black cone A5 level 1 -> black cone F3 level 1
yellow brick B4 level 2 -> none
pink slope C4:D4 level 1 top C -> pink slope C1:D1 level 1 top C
————
Write out the entire listing above once more. Keep it exact.

(Exercise response)
black cone A5 level 1 -> black cone F3 level 1
yellow brick B4 level 2 -> none
pink slope C4:D4 level 1 top C -> pink slope C1:D1 level 1 top C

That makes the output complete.